**Problem requirements:** Return exactly the lines of the entries that start at the line containing "(236, 197) = (329, 179): green" and continue to the last line. Omit the pictures.

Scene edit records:
>>>

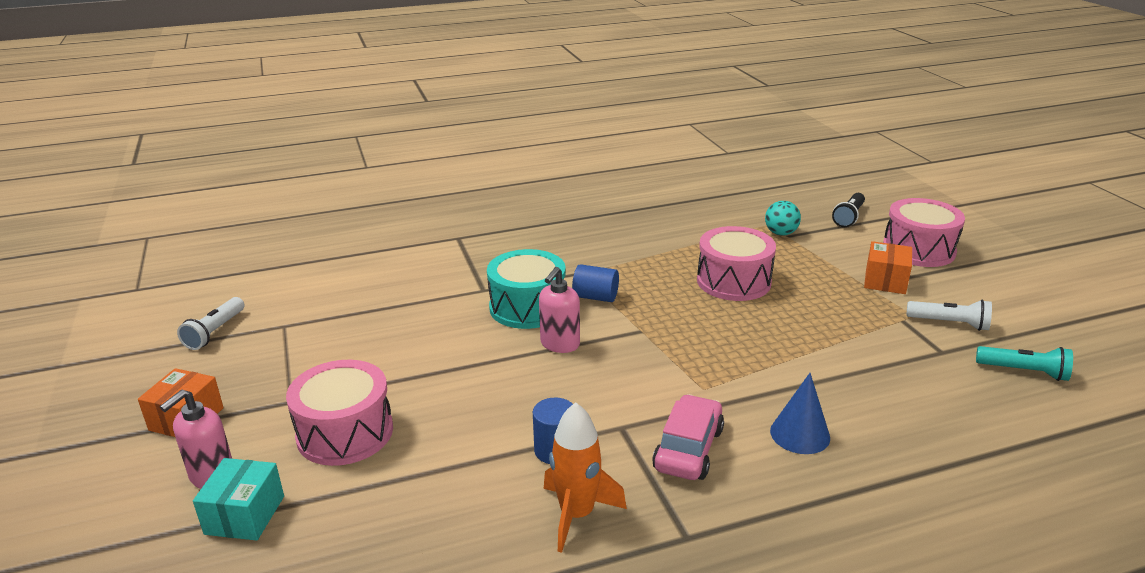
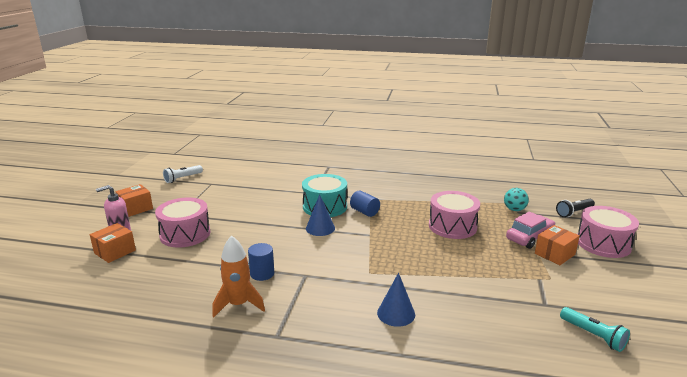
camera: 30 degrees right, 5 degrees down
(245, 515) = (115, 252): turquoise box -> orange box
(559, 344) = (320, 228): pink soap dispenser -> blue cone
(688, 449) = (326, 297): pink car -> pink car (529, 237)
(949, 323) = (571, 291): white flashlight -> none

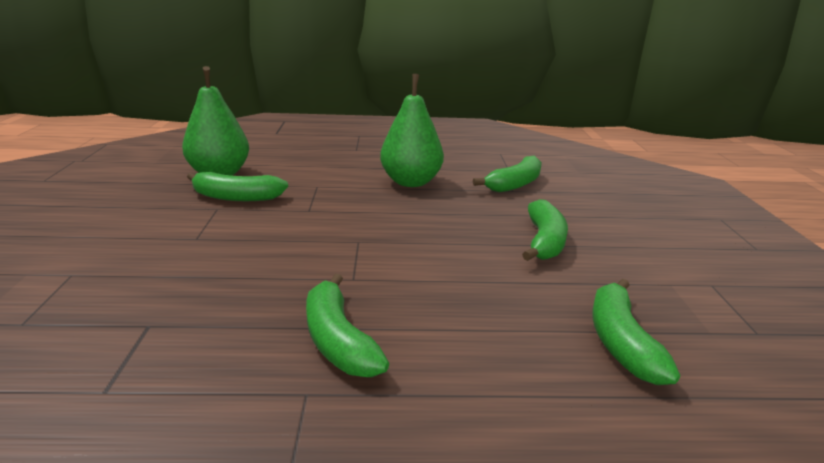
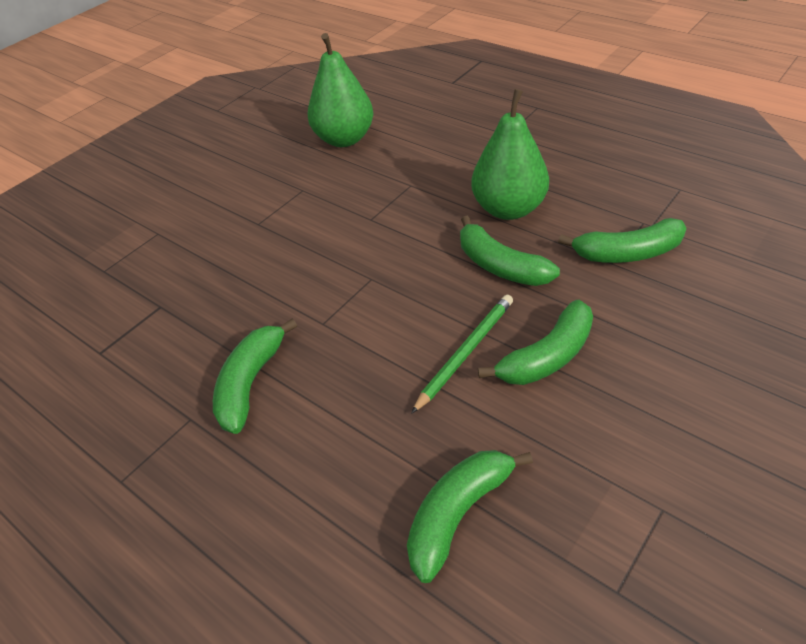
camera: 45 degrees right, 20 degrees up
(236, 197) = (329, 179): green banana -> green banana (500, 266)
(491, 257) = (465, 353): none -> green pencil

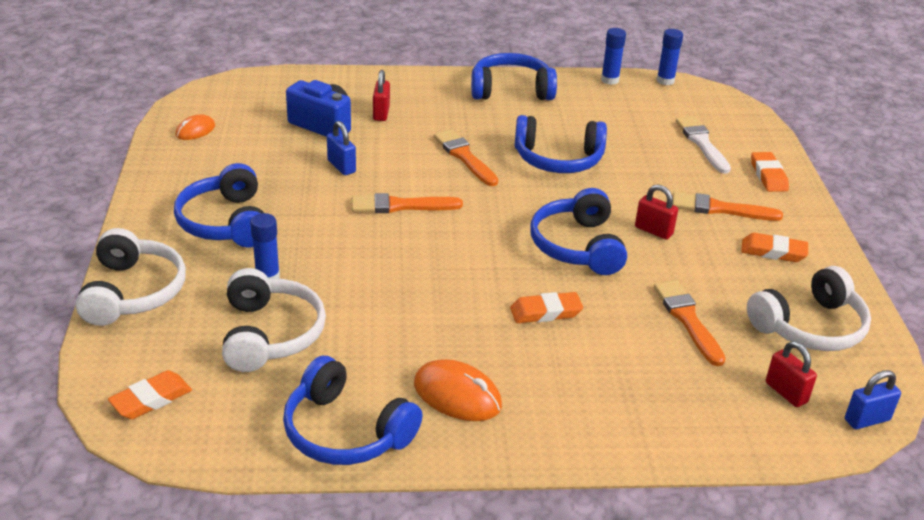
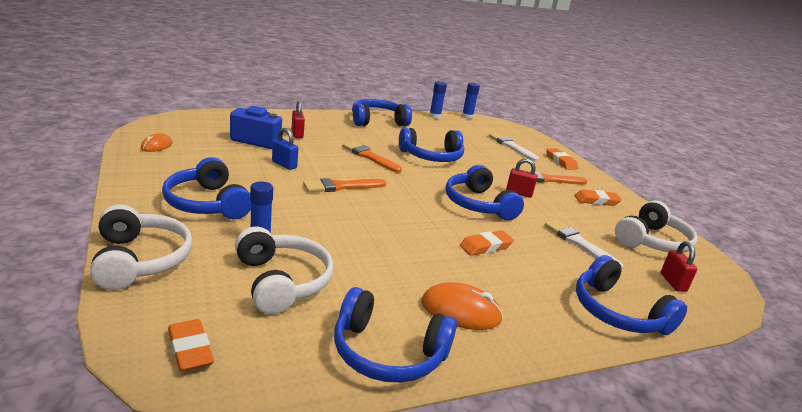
camera: 20 degrees left, 10 degrees down
(151, 399) = (190, 349): orange eraser -> orange eraser turned 60 degrees counterclockwise
(665, 423) = (617, 312): none -> blue headphones
(687, 319) = (579, 243): orange brush -> white brush
(786, 392) = (673, 282): red padlock -> red padlock turned 45 degrees clockwise
(867, 420) = (731, 294): blue padlock -> none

<<<

**Expected output:**
(236, 197) = (329, 179): green banana -> green banana (500, 266)
(491, 257) = (465, 353): none -> green pencil

camera: 20 degrees left, 10 degrees down
(151, 399) = (190, 349): orange eraser -> orange eraser turned 60 degrees counterclockwise
(665, 423) = (617, 312): none -> blue headphones
(687, 319) = (579, 243): orange brush -> white brush
(786, 392) = (673, 282): red padlock -> red padlock turned 45 degrees clockwise
(867, 420) = (731, 294): blue padlock -> none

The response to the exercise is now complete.